:: Task statement ::
Reproduce the listing word for word, from its very start down to the line containing "This screenshot has height=1683, width=2178.".
----
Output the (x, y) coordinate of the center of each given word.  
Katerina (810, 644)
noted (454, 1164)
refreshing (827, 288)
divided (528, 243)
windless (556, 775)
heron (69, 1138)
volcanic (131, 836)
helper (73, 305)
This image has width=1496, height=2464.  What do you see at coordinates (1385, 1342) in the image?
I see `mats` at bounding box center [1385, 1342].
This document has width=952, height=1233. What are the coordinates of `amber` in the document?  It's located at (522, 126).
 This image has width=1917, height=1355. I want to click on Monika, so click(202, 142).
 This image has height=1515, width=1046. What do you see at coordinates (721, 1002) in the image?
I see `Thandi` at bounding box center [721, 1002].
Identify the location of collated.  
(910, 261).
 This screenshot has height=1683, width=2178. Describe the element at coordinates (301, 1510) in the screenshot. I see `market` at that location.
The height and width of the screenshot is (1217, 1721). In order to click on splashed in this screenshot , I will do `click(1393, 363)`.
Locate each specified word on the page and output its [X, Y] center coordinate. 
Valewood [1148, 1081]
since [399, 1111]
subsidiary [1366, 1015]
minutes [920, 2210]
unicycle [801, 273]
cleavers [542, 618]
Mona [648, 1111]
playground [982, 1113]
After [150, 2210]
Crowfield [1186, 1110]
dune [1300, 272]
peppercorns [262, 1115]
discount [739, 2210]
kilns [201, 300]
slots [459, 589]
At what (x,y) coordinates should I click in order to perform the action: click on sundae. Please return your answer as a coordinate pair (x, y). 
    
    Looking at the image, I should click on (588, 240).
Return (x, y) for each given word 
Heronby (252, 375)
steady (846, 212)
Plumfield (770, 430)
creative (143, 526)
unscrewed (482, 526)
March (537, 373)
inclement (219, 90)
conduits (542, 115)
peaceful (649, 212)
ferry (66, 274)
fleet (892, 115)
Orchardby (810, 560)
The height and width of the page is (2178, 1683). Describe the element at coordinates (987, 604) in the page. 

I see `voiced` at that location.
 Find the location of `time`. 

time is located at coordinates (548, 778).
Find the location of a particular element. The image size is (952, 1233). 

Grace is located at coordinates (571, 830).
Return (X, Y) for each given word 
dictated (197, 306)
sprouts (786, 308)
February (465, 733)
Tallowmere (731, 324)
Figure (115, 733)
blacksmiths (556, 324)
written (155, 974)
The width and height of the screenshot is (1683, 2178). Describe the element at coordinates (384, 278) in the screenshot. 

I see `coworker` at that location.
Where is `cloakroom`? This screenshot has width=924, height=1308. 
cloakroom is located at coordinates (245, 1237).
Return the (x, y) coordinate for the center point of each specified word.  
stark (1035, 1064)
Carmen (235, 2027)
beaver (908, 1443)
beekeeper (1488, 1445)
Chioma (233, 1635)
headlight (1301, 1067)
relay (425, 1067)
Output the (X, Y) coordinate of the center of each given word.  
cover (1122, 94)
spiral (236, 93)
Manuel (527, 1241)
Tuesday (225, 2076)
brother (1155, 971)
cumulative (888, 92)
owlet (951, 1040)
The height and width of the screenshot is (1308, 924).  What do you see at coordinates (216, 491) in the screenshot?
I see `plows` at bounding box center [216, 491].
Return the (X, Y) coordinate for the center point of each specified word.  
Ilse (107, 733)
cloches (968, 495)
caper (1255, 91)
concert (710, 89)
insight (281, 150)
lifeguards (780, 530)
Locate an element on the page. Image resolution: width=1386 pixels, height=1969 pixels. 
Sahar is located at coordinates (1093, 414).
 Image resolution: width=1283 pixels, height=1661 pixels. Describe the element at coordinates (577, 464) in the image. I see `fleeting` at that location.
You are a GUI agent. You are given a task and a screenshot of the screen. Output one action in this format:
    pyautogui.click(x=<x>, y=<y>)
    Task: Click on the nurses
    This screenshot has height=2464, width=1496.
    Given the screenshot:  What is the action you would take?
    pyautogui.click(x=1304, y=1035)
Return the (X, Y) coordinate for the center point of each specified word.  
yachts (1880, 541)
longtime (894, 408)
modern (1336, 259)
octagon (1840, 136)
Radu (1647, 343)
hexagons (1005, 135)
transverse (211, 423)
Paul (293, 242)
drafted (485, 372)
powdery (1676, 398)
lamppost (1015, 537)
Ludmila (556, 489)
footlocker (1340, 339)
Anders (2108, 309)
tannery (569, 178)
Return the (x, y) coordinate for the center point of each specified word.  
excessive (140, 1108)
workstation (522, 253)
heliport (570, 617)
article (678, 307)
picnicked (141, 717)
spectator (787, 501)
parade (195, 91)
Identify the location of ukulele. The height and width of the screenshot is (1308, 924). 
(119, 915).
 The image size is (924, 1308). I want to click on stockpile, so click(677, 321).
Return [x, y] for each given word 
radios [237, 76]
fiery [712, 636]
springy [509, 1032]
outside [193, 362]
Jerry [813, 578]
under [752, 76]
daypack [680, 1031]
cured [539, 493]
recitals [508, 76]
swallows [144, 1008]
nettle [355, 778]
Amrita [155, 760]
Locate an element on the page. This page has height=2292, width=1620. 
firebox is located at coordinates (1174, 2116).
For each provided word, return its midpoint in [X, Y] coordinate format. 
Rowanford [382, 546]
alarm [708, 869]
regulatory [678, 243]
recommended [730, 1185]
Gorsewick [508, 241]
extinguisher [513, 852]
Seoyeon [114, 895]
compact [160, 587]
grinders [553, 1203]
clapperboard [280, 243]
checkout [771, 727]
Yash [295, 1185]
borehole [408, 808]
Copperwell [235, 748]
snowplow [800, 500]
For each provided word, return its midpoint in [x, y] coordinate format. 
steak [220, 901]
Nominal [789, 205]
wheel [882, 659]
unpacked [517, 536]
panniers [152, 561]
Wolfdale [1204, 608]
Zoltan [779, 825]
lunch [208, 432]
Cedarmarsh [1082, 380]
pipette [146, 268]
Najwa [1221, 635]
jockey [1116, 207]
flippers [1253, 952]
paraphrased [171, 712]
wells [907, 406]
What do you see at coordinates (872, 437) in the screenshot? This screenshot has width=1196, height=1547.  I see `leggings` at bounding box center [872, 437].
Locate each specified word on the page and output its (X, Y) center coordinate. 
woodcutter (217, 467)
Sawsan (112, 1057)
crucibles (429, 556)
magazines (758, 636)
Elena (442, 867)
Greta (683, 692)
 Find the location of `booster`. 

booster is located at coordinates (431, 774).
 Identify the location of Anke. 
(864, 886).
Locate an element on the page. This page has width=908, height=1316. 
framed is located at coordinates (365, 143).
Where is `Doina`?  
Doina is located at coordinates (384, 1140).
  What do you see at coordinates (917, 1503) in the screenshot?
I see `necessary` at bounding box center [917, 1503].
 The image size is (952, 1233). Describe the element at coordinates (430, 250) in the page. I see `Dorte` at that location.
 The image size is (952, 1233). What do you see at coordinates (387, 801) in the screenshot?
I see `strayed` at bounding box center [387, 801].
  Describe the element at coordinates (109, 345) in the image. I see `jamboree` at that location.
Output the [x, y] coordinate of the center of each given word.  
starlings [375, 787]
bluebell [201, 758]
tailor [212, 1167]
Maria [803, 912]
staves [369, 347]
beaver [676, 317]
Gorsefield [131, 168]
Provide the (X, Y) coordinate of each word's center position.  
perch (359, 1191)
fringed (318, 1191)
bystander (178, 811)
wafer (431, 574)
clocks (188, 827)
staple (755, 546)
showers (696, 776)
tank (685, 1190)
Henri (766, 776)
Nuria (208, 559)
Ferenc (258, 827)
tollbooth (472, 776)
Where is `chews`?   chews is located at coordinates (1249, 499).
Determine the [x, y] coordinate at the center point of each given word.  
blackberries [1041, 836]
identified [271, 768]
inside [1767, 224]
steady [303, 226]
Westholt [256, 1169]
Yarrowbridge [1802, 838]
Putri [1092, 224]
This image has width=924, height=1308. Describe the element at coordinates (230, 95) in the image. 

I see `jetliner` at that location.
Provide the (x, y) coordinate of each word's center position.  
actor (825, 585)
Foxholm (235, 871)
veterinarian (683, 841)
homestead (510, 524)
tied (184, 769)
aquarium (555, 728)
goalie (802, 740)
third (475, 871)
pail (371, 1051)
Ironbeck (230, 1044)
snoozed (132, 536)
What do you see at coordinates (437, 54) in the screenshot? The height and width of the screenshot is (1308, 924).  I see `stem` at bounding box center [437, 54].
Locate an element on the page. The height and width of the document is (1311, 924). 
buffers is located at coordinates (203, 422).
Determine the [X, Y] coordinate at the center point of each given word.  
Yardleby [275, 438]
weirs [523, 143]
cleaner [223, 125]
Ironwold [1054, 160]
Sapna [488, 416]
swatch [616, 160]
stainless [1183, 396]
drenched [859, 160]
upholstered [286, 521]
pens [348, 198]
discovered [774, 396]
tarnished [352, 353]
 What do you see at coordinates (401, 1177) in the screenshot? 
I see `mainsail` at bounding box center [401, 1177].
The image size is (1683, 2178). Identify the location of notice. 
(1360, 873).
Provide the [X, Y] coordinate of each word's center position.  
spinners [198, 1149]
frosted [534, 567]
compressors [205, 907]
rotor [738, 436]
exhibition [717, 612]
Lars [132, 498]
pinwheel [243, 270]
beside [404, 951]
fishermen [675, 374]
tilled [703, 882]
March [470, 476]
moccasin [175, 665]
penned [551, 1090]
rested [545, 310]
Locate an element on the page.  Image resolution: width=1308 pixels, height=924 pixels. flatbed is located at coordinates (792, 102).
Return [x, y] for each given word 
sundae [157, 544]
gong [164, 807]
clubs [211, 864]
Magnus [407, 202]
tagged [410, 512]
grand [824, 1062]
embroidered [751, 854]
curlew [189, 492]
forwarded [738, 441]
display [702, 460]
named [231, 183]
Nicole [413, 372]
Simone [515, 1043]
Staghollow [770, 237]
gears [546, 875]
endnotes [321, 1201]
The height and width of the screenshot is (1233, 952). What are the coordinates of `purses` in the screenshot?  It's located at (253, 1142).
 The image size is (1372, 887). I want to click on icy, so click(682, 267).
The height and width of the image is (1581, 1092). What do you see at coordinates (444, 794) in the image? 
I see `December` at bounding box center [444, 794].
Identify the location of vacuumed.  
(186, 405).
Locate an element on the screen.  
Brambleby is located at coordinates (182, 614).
----
:: Exercise output ::
Output the (x, y) coordinate of the center of each given word.  
Katerina (810, 644)
noted (454, 1164)
refreshing (827, 288)
divided (528, 243)
windless (556, 775)
heron (69, 1138)
volcanic (131, 836)
helper (73, 305)
This image has width=1496, height=2464.  What do you see at coordinates (1385, 1342) in the image?
I see `mats` at bounding box center [1385, 1342].
This document has width=952, height=1233. What are the coordinates of `amber` in the document?  It's located at (522, 126).
 This image has width=1917, height=1355. I want to click on Monika, so click(202, 142).
 This image has height=1515, width=1046. What do you see at coordinates (721, 1002) in the image?
I see `Thandi` at bounding box center [721, 1002].
Identify the location of collated.  
(910, 261).
 This screenshot has height=1683, width=2178. Describe the element at coordinates (301, 1510) in the screenshot. I see `market` at that location.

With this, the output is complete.